■ PROBLEM STATEMENT ■
Only the number is needed: how many lines of the records include "plus"?

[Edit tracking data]
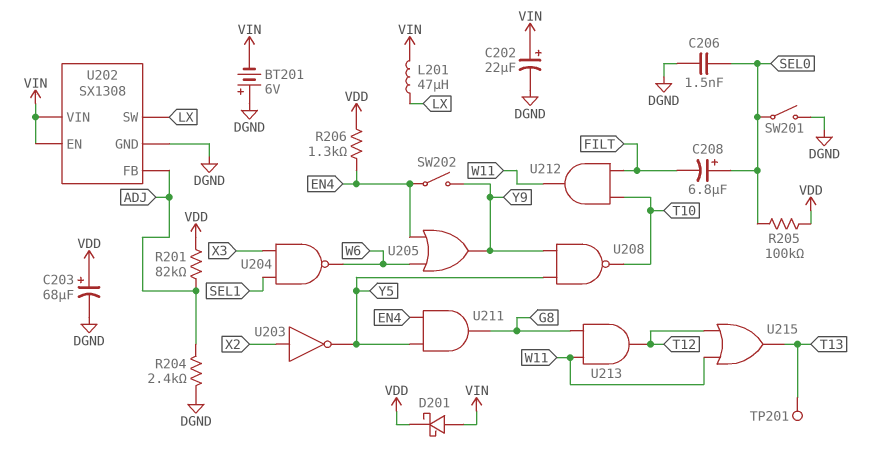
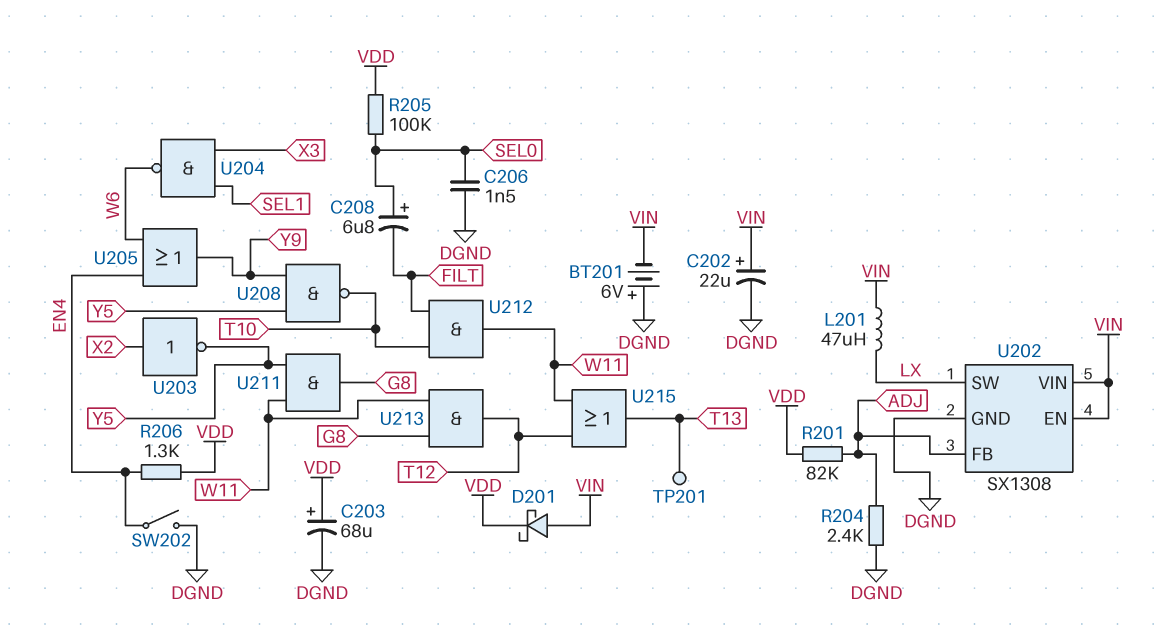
SW201: switch (DGND, SEL0) -> none
SW202: switch (EN4, Y9) -> switch (DGND, EN4)
U211: AND (in EN4, in Y5, out G8) -> AND (in W11, in Y5, out G8)

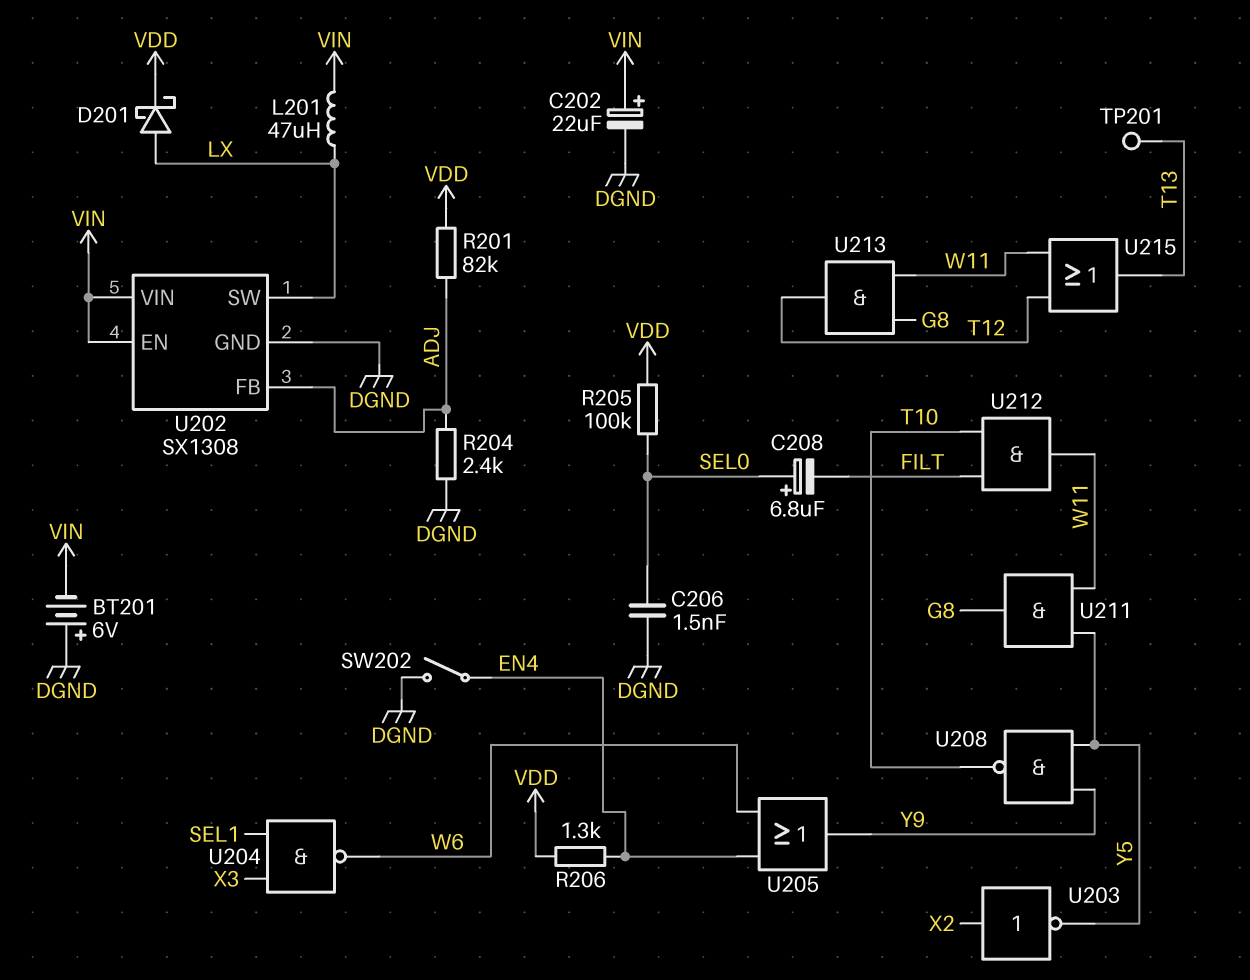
C203: 68uF (plus VDD, minus DGND) -> none
D201: schottky (A VIN, K VDD) -> schottky (A LX, K VDD)

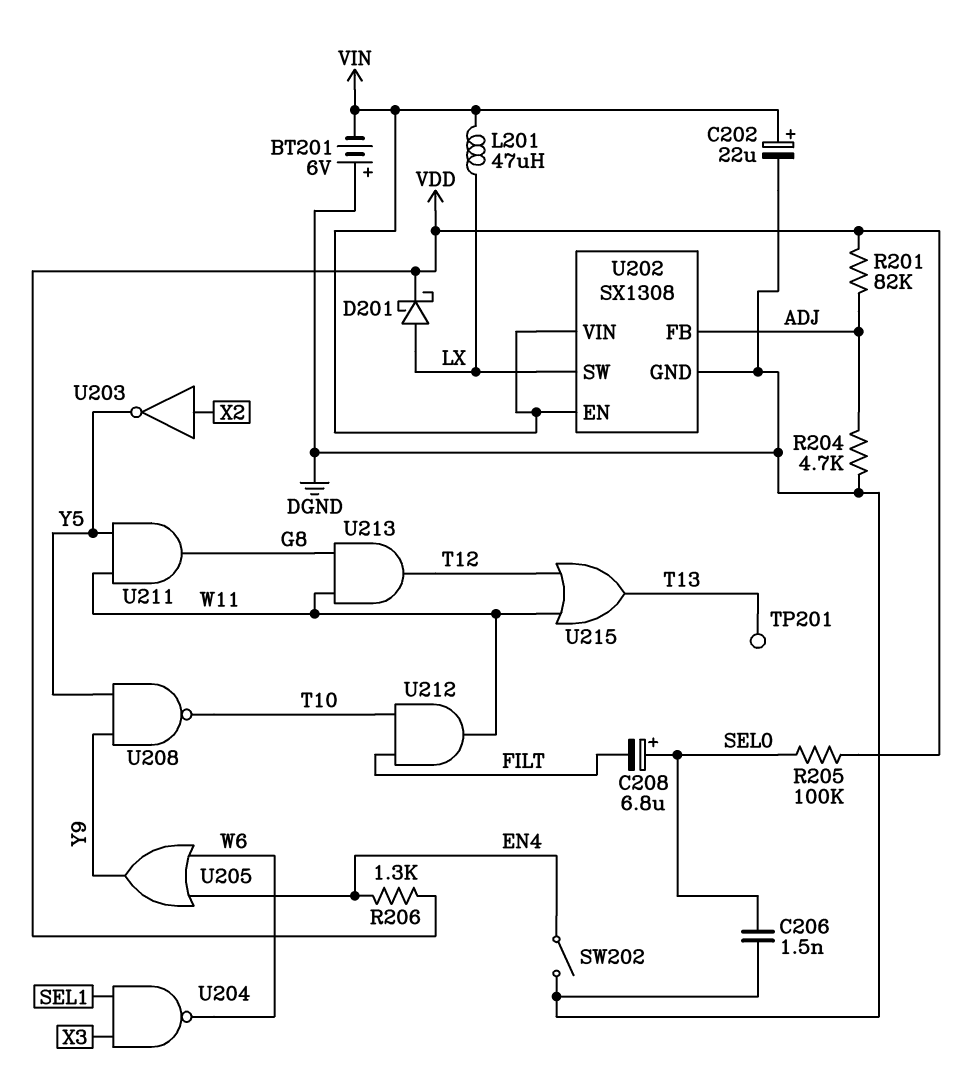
R204: 2.4k (ADJ, DGND) -> 4.7k (ADJ, DGND)

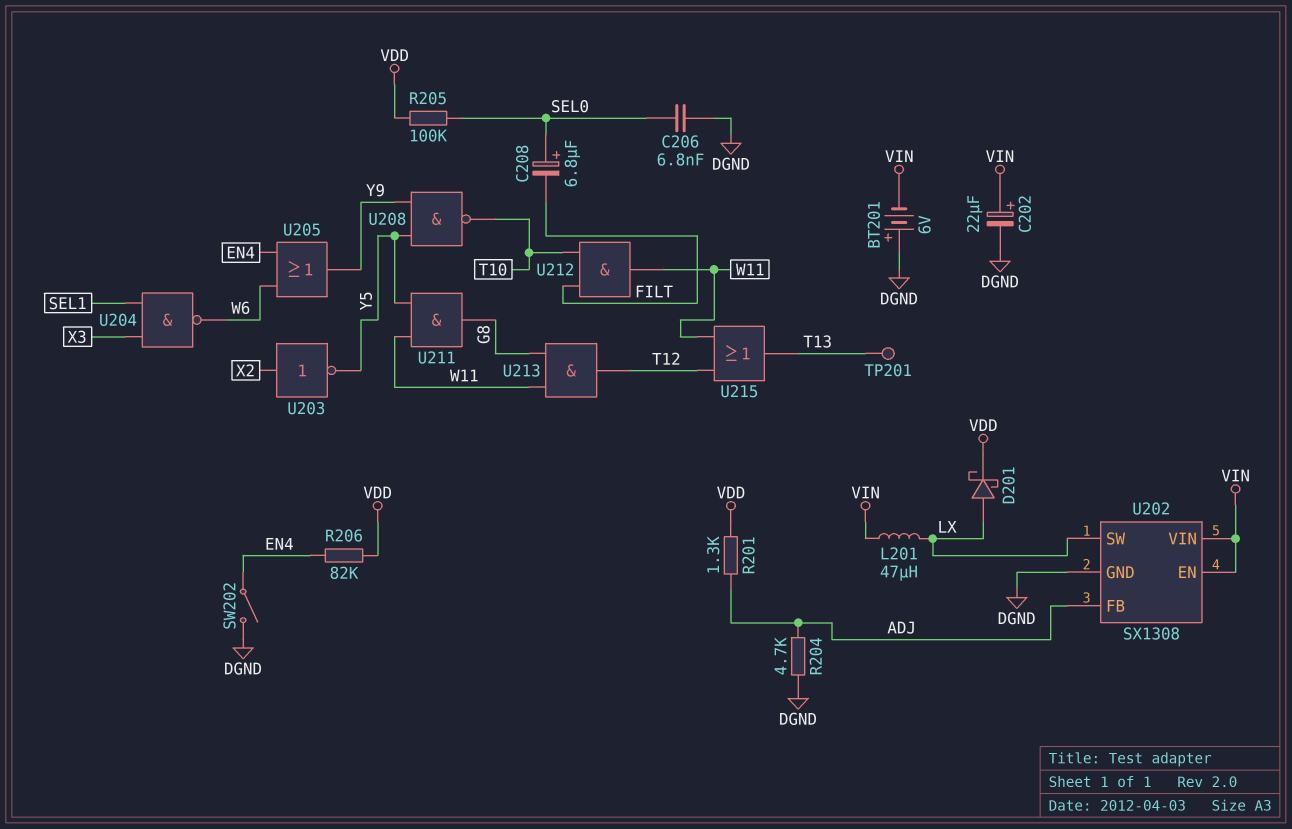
C206: 1.5nF (DGND, SEL0) -> 6.8nF (DGND, SEL0)
R201: 82k (ADJ, VDD) -> 1.3k (ADJ, VDD)
R206: 1.3k (EN4, VDD) -> 82k (EN4, VDD)

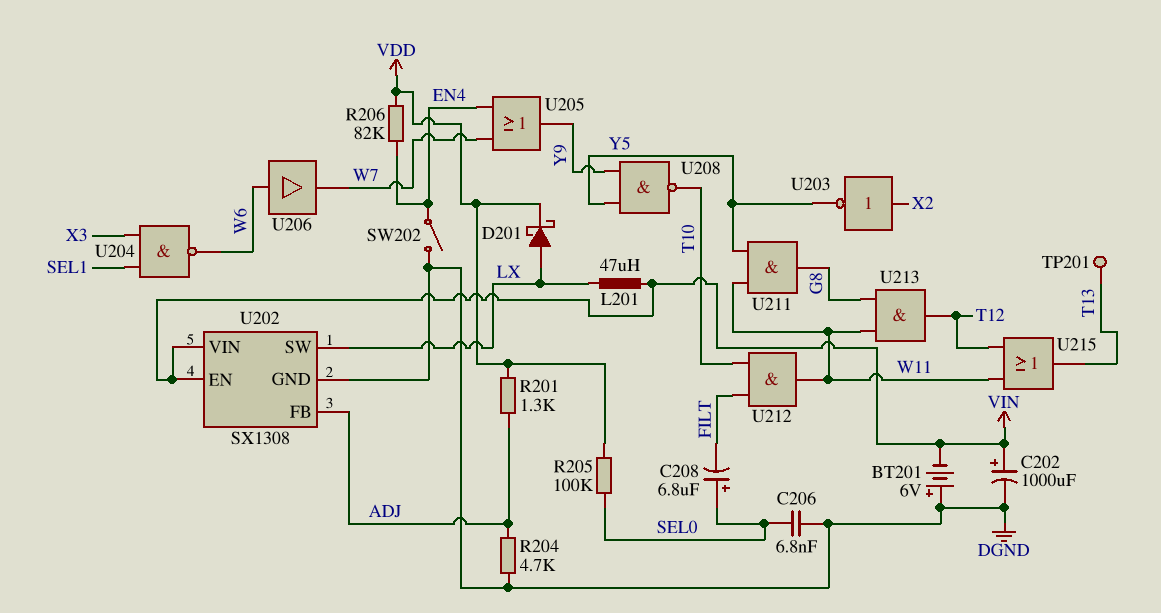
C202: 22uF (plus VIN, minus DGND) -> 1000uF (plus VIN, minus DGND)
U205: OR (in EN4, in W6, out Y9) -> OR (in EN4, in W7, out Y9)
U206: none -> buffer (in W6, out W7)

■ RESULT OF THIS EXERCISE ■
2